## Start

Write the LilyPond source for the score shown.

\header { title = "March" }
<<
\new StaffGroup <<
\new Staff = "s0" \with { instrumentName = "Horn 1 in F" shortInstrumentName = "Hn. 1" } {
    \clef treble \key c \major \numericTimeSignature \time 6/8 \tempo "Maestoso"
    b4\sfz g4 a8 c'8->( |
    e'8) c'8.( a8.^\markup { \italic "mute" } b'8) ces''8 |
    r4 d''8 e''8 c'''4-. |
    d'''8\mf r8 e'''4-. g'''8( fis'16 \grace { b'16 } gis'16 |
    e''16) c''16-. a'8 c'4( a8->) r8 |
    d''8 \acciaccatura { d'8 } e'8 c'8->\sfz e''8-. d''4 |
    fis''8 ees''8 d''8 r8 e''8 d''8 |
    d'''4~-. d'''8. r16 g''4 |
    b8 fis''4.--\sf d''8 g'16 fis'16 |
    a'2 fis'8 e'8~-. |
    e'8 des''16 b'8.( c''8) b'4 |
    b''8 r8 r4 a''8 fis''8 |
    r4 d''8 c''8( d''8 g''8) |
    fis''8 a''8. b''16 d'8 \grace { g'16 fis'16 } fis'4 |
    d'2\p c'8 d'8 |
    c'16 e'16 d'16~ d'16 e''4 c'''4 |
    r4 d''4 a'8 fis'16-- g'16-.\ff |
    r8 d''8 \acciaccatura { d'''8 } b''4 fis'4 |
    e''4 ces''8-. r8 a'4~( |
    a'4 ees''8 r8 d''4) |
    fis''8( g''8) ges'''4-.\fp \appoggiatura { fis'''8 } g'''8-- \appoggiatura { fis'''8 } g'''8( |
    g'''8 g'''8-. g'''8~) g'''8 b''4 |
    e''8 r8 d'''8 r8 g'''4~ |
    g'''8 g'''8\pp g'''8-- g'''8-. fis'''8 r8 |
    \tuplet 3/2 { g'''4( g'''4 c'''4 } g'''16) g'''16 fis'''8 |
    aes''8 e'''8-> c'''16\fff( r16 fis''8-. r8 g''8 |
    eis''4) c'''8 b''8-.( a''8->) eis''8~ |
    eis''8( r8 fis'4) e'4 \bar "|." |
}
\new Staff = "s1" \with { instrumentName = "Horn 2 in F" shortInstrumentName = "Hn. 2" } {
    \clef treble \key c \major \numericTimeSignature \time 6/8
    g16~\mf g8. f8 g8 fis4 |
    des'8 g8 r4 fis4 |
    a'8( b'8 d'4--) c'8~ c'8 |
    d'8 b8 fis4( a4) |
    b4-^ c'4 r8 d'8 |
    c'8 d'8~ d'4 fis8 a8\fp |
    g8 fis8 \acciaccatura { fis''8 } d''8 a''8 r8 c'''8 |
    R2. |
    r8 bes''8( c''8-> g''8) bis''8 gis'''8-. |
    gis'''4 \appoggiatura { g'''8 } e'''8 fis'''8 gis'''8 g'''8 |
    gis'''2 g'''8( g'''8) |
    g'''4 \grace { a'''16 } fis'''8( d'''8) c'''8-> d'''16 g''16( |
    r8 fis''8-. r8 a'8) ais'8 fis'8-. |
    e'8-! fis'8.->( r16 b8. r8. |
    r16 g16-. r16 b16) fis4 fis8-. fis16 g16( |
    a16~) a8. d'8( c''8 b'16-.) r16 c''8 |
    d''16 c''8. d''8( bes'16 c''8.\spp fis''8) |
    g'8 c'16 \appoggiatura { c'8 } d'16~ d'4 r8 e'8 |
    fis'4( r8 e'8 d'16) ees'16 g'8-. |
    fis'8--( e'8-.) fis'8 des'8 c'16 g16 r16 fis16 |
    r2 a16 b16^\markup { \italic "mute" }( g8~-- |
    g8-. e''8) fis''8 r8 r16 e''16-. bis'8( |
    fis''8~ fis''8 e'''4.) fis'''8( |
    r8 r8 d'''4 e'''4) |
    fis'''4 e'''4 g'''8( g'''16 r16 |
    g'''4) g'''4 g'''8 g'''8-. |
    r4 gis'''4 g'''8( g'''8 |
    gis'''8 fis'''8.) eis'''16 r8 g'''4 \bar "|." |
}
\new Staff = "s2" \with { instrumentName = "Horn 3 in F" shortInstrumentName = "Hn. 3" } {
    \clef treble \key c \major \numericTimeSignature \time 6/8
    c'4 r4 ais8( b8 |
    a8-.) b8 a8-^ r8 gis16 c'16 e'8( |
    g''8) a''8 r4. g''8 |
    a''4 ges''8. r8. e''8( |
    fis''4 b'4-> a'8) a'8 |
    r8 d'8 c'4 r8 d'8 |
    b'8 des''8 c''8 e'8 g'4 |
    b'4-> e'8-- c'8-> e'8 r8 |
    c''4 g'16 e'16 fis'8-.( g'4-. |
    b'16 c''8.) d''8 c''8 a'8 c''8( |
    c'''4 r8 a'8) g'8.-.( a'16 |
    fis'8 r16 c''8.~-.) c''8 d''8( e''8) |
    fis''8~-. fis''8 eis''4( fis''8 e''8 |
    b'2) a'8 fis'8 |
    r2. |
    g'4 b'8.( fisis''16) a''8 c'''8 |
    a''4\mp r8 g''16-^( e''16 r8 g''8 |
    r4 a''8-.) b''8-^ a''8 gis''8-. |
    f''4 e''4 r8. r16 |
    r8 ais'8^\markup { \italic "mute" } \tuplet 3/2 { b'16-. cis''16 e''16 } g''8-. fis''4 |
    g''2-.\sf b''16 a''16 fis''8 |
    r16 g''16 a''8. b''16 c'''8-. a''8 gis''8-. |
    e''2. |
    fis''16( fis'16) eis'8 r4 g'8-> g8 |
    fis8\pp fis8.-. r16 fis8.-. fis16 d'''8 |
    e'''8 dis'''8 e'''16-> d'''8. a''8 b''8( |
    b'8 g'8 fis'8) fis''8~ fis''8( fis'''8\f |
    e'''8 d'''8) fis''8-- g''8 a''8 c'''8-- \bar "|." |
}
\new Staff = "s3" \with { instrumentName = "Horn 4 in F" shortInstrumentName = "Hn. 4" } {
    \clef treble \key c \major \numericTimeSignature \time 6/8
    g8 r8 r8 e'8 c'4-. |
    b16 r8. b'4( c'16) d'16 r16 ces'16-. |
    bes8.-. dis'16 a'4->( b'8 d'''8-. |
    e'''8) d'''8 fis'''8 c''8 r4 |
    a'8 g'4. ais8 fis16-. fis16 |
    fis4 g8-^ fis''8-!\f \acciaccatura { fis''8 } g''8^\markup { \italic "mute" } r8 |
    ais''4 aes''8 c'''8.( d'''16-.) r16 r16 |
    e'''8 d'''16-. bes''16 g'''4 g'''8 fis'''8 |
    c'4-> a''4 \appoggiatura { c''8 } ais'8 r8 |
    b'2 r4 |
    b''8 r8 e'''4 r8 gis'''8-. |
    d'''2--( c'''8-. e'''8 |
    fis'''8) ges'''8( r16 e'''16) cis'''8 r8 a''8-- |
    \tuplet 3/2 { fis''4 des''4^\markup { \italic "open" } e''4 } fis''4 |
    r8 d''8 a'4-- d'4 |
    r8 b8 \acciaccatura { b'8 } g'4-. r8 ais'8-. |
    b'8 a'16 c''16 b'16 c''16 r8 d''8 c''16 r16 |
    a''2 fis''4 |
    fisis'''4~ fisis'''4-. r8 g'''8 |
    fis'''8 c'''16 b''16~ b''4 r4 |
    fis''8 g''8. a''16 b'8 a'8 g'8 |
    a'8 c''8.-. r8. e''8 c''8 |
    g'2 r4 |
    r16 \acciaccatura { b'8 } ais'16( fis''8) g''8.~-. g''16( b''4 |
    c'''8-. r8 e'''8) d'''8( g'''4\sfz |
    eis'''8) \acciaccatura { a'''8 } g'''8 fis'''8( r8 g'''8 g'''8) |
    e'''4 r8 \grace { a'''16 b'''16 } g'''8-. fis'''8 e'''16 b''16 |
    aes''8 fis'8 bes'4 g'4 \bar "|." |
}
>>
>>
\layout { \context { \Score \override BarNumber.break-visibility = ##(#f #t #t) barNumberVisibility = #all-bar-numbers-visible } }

## End

- Challenge
State how many lines of the data above contain the string "grace". Give only the number.

- Task output
4